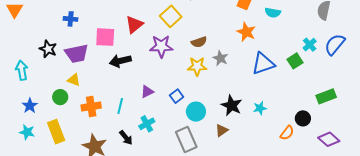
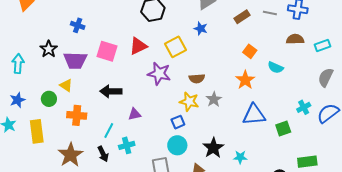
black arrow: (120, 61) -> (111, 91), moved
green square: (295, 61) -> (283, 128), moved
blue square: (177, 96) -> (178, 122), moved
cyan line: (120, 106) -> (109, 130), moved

#####

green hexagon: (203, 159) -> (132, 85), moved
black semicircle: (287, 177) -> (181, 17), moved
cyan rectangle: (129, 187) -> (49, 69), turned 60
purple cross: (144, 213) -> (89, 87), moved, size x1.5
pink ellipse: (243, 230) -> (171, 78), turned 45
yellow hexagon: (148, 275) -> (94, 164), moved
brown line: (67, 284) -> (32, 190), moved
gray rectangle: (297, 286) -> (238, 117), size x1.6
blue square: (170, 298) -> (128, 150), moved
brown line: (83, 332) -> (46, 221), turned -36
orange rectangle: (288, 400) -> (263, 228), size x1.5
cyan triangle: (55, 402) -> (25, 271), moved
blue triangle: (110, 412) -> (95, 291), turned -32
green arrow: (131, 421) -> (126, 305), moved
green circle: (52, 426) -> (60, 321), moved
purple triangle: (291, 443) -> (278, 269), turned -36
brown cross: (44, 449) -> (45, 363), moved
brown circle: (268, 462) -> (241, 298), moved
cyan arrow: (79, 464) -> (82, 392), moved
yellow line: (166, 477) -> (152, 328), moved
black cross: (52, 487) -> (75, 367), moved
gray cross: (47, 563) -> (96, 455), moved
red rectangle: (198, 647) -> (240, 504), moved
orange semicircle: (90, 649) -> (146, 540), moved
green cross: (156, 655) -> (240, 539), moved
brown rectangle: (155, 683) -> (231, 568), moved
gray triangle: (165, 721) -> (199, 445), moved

#####

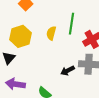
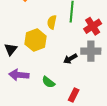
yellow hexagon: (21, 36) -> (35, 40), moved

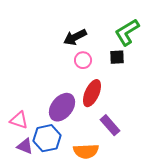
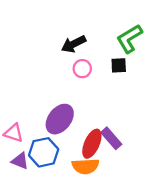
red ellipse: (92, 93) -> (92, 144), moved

#####

→ WHAT IS REQUIRED: Write out exactly the lines that fall from the line with "orange semicircle: (90, 649)" to the line with "gray triangle: (165, 721)" in the records above, keeping both ends.

→ ANSWER SECTION:
orange semicircle: (90, 649) -> (146, 540), moved
green cross: (156, 655) -> (240, 539), moved
brown rectangle: (155, 683) -> (231, 568), moved
gray triangle: (165, 721) -> (199, 445), moved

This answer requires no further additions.